▶ **TASK STATEMENT**
Once the line containing "dresser: (168, 583) -> (254, 1040), moved" is found in the entries below, restate it and each following line word for word, stopping after the line containing "washing machine: (345, 842)".

(Data items)
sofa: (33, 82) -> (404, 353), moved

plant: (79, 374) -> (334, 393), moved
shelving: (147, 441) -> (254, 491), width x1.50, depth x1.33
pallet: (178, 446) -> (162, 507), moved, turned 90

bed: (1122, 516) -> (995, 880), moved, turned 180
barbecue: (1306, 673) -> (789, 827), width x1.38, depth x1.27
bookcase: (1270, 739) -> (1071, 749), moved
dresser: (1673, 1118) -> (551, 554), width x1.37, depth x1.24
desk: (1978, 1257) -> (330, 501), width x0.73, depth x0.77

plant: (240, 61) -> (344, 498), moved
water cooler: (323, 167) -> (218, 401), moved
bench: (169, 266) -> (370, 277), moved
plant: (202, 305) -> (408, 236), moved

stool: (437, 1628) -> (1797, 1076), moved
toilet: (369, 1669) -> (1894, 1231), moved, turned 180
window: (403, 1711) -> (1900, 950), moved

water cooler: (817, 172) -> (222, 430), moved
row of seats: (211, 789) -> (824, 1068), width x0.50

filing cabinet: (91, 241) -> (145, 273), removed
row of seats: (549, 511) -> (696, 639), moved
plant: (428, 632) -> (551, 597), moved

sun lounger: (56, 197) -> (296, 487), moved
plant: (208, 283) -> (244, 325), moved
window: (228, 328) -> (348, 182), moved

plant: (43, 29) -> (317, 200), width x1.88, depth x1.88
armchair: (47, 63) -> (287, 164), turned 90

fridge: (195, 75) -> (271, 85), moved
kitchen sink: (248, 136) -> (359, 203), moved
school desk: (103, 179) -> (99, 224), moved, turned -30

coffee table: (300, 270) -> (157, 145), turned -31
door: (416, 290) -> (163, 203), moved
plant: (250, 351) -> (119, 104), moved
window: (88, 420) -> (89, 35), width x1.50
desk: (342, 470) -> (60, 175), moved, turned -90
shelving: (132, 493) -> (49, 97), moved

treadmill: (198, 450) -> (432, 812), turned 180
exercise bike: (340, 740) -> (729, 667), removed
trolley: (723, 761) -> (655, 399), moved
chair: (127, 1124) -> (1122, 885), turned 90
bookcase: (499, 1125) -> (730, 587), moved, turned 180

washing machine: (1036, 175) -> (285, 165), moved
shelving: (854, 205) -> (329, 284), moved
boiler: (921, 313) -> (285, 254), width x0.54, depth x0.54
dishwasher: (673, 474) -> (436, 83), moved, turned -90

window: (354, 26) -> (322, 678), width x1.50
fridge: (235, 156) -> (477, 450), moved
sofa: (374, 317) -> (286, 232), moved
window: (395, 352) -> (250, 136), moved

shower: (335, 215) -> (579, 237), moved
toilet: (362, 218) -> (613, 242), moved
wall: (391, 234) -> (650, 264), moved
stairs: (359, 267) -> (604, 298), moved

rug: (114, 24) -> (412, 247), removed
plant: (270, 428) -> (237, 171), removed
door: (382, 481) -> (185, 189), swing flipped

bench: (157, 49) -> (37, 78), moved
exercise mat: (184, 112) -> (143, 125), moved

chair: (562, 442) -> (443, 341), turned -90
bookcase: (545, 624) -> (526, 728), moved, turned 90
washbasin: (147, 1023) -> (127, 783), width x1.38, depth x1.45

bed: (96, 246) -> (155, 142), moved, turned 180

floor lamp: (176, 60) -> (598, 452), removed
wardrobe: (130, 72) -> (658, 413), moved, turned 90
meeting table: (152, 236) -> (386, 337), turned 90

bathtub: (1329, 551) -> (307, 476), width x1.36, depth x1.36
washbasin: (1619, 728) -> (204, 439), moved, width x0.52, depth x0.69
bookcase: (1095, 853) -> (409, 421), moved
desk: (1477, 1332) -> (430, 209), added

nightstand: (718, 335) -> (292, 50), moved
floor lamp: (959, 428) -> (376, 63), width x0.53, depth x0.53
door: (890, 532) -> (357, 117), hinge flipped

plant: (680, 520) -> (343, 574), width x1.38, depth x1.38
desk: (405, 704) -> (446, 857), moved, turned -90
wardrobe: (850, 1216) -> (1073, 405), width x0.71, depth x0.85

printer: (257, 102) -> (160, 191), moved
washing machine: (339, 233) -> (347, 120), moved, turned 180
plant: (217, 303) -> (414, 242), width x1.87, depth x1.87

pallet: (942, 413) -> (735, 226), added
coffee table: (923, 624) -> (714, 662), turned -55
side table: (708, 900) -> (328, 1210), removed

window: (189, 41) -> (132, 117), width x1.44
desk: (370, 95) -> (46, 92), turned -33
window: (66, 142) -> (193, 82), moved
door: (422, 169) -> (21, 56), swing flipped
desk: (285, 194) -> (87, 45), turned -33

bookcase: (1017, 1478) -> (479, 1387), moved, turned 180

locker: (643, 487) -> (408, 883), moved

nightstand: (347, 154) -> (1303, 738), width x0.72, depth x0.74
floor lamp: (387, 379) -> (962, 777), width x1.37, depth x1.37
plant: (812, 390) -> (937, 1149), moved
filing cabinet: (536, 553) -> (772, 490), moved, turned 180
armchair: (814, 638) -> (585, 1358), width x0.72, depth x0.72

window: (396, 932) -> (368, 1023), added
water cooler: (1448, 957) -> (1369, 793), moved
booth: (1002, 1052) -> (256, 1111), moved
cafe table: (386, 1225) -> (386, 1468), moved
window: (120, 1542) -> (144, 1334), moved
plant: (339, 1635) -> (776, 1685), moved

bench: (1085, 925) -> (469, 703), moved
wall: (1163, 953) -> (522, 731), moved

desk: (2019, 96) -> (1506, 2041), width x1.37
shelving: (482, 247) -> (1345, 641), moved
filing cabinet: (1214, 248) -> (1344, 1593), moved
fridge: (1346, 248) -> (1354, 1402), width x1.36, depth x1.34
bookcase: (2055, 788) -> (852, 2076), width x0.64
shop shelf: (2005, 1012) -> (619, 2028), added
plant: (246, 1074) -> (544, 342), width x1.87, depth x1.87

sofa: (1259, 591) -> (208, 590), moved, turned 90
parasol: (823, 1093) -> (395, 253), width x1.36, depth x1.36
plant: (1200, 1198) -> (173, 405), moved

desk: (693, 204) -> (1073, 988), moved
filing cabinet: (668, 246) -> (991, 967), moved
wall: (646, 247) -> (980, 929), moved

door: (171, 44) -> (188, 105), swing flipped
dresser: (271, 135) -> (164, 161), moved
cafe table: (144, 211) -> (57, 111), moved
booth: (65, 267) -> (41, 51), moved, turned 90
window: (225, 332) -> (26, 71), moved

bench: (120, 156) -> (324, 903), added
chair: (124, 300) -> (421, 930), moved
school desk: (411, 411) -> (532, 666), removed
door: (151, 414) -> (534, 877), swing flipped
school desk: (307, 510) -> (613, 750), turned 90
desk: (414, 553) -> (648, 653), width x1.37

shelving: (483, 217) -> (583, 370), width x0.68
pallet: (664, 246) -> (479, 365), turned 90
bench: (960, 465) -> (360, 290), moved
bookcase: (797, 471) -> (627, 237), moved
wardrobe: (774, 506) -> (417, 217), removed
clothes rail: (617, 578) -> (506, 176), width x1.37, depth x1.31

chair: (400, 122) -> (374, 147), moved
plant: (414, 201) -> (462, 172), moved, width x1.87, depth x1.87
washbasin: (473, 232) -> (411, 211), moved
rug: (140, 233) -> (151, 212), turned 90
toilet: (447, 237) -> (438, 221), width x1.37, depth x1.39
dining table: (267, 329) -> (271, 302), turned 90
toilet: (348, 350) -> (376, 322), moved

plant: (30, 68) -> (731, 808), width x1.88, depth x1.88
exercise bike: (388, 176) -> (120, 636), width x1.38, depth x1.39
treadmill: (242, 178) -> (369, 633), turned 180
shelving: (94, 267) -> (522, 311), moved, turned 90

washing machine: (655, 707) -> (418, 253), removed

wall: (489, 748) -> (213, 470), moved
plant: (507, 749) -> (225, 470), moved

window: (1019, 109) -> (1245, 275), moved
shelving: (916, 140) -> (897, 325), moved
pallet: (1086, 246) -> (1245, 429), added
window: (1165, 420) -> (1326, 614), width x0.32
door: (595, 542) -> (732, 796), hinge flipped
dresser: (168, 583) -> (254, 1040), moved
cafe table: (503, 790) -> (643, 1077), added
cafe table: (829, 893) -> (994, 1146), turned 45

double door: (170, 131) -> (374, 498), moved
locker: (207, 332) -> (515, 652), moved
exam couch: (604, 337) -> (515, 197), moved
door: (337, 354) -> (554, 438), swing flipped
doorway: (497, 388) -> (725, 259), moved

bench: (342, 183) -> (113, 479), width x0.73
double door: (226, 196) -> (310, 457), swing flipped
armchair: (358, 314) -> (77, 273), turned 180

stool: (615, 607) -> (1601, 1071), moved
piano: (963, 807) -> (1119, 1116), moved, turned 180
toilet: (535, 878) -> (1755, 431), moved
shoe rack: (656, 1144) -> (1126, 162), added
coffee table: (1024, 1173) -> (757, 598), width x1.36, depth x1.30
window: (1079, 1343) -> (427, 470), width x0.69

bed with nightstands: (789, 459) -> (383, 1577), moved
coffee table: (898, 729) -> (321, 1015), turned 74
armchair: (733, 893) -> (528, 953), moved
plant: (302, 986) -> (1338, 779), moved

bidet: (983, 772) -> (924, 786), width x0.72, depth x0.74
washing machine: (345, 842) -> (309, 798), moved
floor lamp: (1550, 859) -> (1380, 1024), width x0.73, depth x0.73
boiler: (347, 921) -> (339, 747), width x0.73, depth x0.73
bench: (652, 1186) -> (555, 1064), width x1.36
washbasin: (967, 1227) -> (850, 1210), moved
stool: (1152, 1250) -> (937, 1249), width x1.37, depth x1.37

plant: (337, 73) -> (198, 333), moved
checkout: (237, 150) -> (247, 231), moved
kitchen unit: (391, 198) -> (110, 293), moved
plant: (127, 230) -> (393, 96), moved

▶ **OUTPUT FOR THIS TASK**
dresser: (168, 583) -> (254, 1040), moved
cafe table: (503, 790) -> (643, 1077), added
cafe table: (829, 893) -> (994, 1146), turned 45

double door: (170, 131) -> (374, 498), moved
locker: (207, 332) -> (515, 652), moved
exam couch: (604, 337) -> (515, 197), moved
door: (337, 354) -> (554, 438), swing flipped
doorway: (497, 388) -> (725, 259), moved

bench: (342, 183) -> (113, 479), width x0.73
double door: (226, 196) -> (310, 457), swing flipped
armchair: (358, 314) -> (77, 273), turned 180

stool: (615, 607) -> (1601, 1071), moved
piano: (963, 807) -> (1119, 1116), moved, turned 180
toilet: (535, 878) -> (1755, 431), moved
shoe rack: (656, 1144) -> (1126, 162), added
coffee table: (1024, 1173) -> (757, 598), width x1.36, depth x1.30
window: (1079, 1343) -> (427, 470), width x0.69

bed with nightstands: (789, 459) -> (383, 1577), moved
coffee table: (898, 729) -> (321, 1015), turned 74
armchair: (733, 893) -> (528, 953), moved
plant: (302, 986) -> (1338, 779), moved

bidet: (983, 772) -> (924, 786), width x0.72, depth x0.74
washing machine: (345, 842) -> (309, 798), moved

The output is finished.